**Instructions to follow:** Could you restate the whole listing below word for word, minus the pictures?

**Information supplied:**

--------------------------------

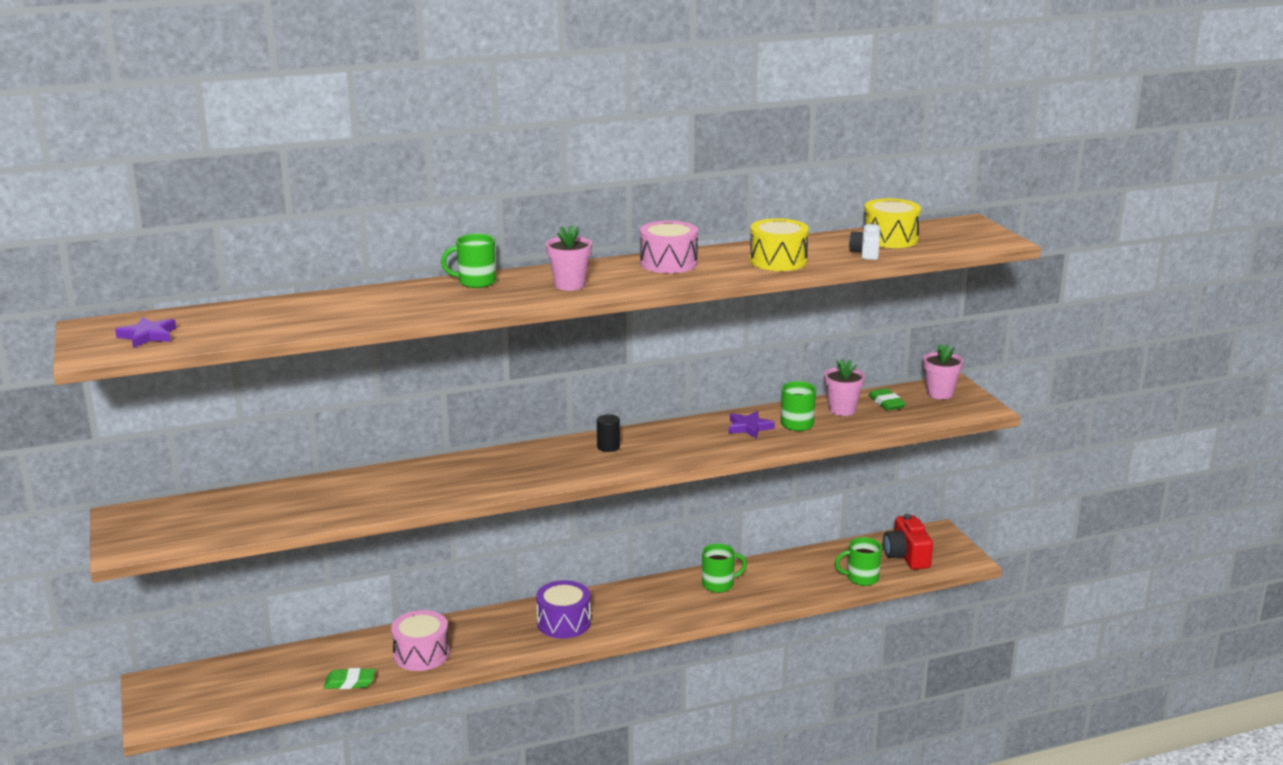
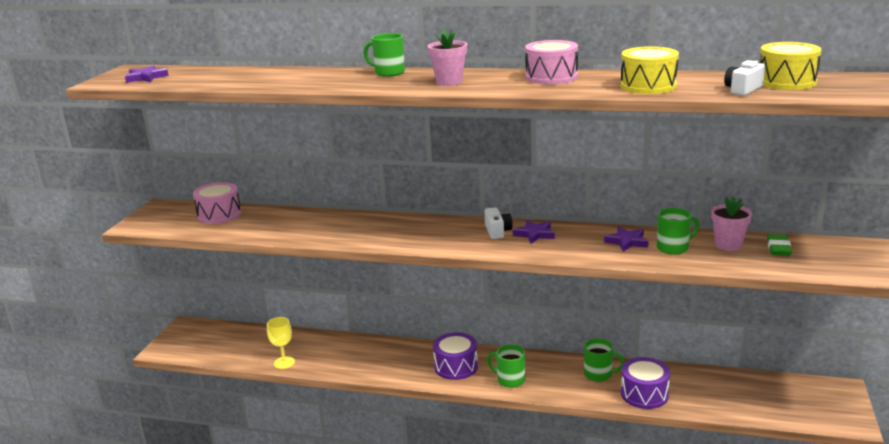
camera: 35 degrees right, 0 degrees up
(350, 682) = (284, 362): green eraser -> yellow goblet
(421, 654) = (344, 358): pink drum -> pink drum (219, 214)
(608, 447) = (497, 231): black cylinder -> white camera
(650, 441) = (534, 234): none -> purple star
(778, 590) = (644, 394): none -> purple drum
(861, 578) = (729, 407): green mug -> green mug (510, 380)
(906, 556) = (790, 401): red camera -> none
(940, 393) = (844, 251): pink flower pot -> none

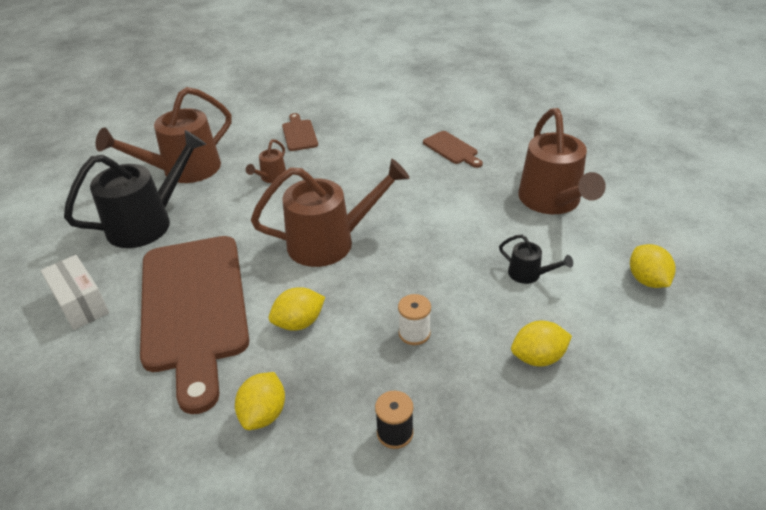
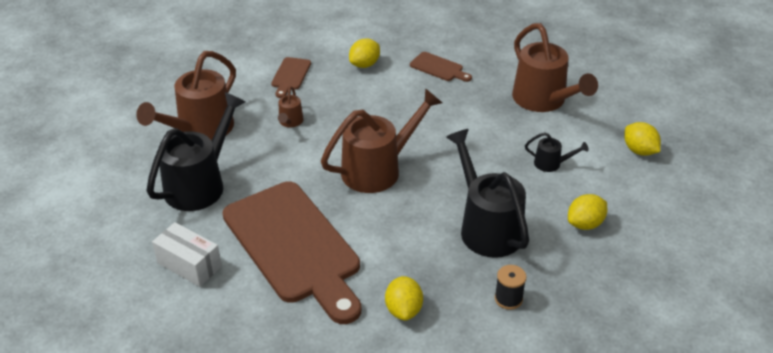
camera: 20 degrees left, 0 degrees up
(299, 134) = (290, 75): brown cutting board -> brown cutting board turned 135 degrees counterclockwise
(299, 323) = (391, 239): yellow lemon -> yellow lemon (364, 64)
(414, 333) = (486, 227): white spool -> black watering can

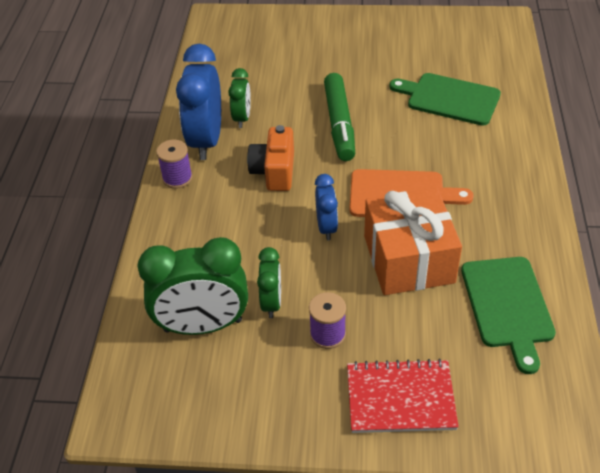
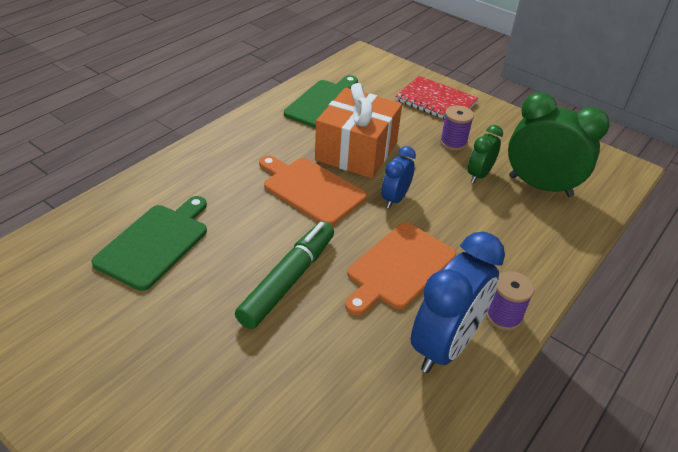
camera: 150 degrees left, 5 degrees down
(242, 118) = (383, 352): green clock -> none
(274, 171) = (398, 267): orange camera -> orange cutting board
(449, 98) = (155, 243): green cutting board -> green cutting board turned 120 degrees counterclockwise

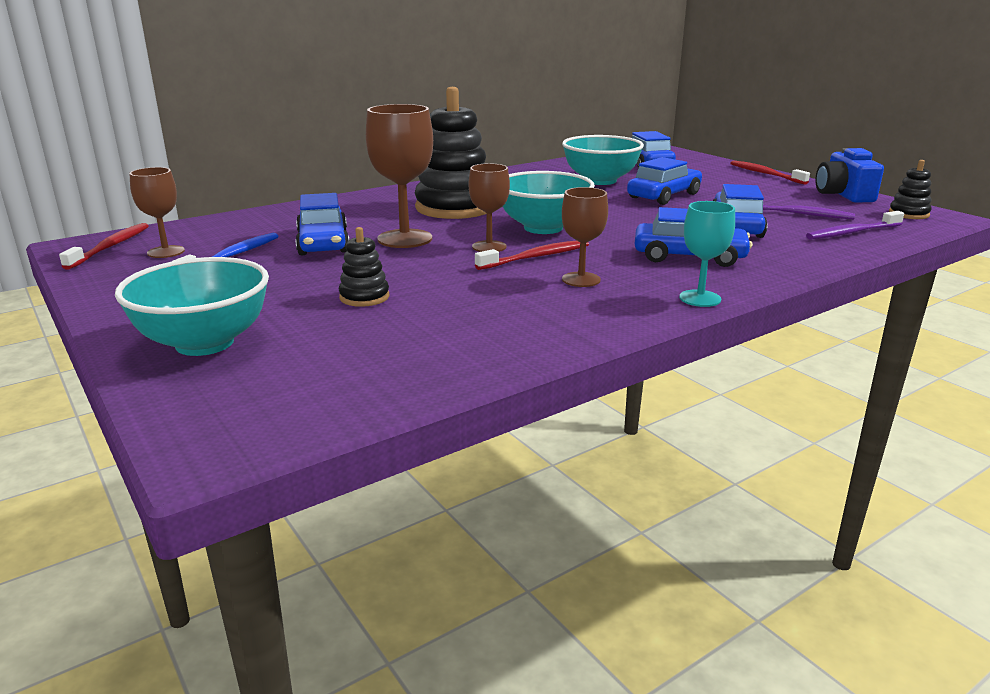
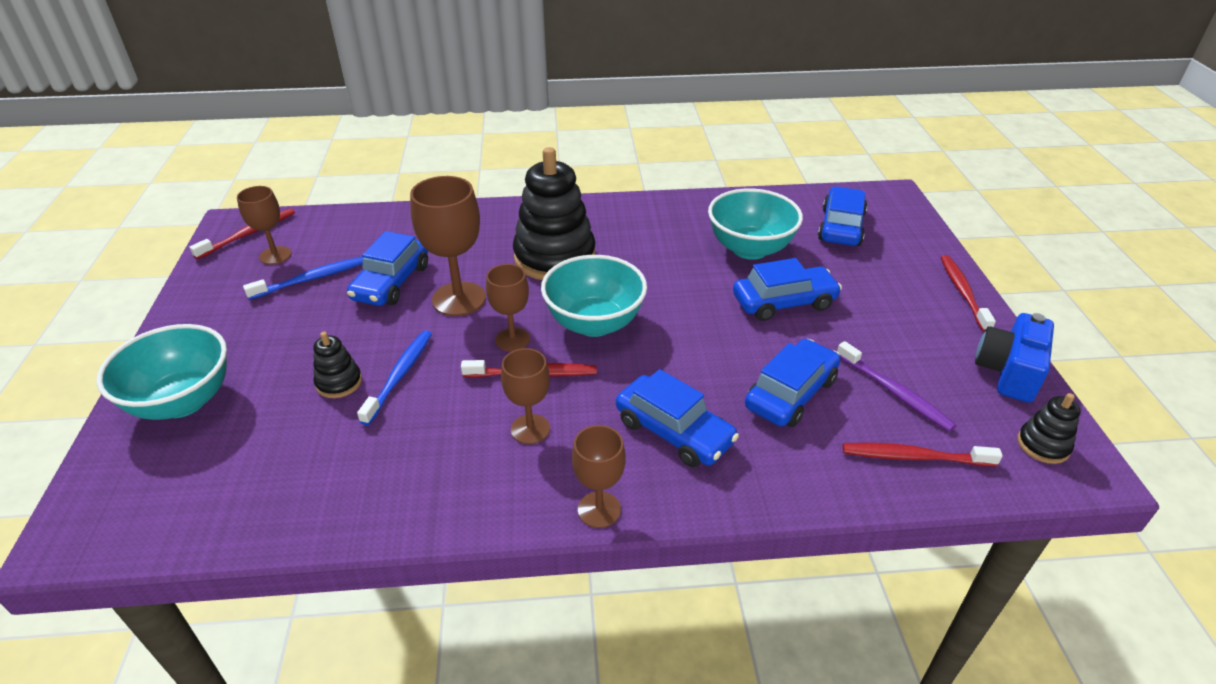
camera: 30 degrees right, 15 degrees up
(418, 282) = (399, 376): none -> blue toothbrush
(700, 298) = (599, 509): turquoise goblet -> brown goblet
(852, 232) = (915, 457): purple toothbrush -> red toothbrush

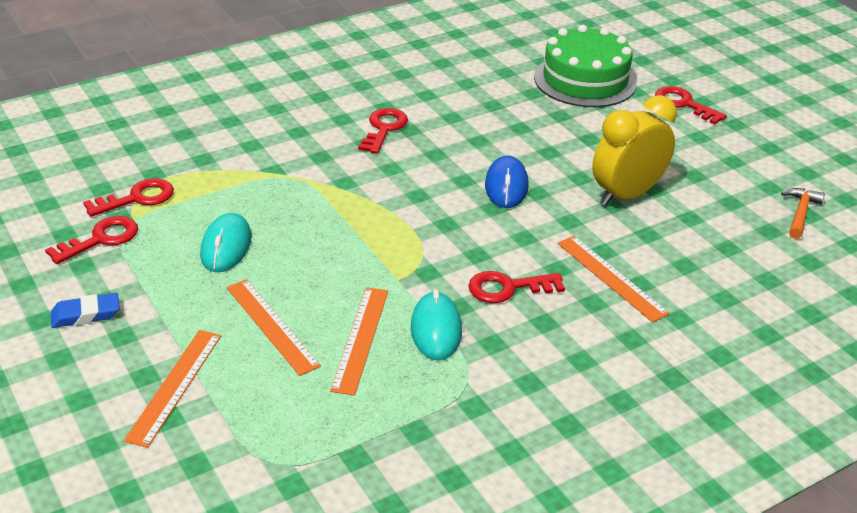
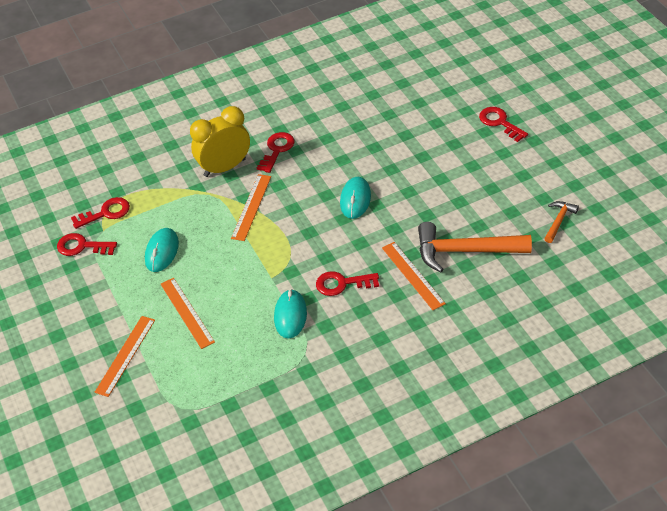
camera: 10 degrees right, 10 degrees up
(86, 315) = (72, 304): blue eraser -> none
(101, 239) = (82, 246): red key -> red key turned 135 degrees counterclockwise
(360, 339) = (241, 322): orange ruler -> orange ruler (251, 207)
(506, 186) = (355, 199): blue mouse -> turquoise mouse
(585, 80) = (430, 101): green cake -> none
(626, 195) = (438, 206): yellow clock -> yellow clock (225, 167)
(679, 248) = (465, 251): none -> orange hammer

--------------------------------

**Exercise solution:**
camera: 35 degrees right, 0 degrees up
(350, 682) = (284, 362): green eraser -> yellow goblet
(421, 654) = (344, 358): pink drum -> pink drum (219, 214)
(608, 447) = (497, 231): black cylinder -> white camera
(650, 441) = (534, 234): none -> purple star
(778, 590) = (644, 394): none -> purple drum
(861, 578) = (729, 407): green mug -> green mug (510, 380)
(906, 556) = (790, 401): red camera -> none
(940, 393) = (844, 251): pink flower pot -> none

camera: 20 degrees left, 0 degrees up
(299, 134) = (290, 75): brown cutting board -> brown cutting board turned 135 degrees counterclockwise
(299, 323) = (391, 239): yellow lemon -> yellow lemon (364, 64)
(414, 333) = (486, 227): white spool -> black watering can

camera: 150 degrees left, 5 degrees down
(242, 118) = (383, 352): green clock -> none
(274, 171) = (398, 267): orange camera -> orange cutting board
(449, 98) = (155, 243): green cutting board -> green cutting board turned 120 degrees counterclockwise

camera: 30 degrees right, 15 degrees up
(418, 282) = (399, 376): none -> blue toothbrush
(700, 298) = (599, 509): turquoise goblet -> brown goblet
(852, 232) = (915, 457): purple toothbrush -> red toothbrush

camera: 10 degrees right, 10 degrees up
(86, 315) = (72, 304): blue eraser -> none
(101, 239) = (82, 246): red key -> red key turned 135 degrees counterclockwise
(360, 339) = (241, 322): orange ruler -> orange ruler (251, 207)
(506, 186) = (355, 199): blue mouse -> turquoise mouse
(585, 80) = (430, 101): green cake -> none
(626, 195) = (438, 206): yellow clock -> yellow clock (225, 167)
(679, 248) = (465, 251): none -> orange hammer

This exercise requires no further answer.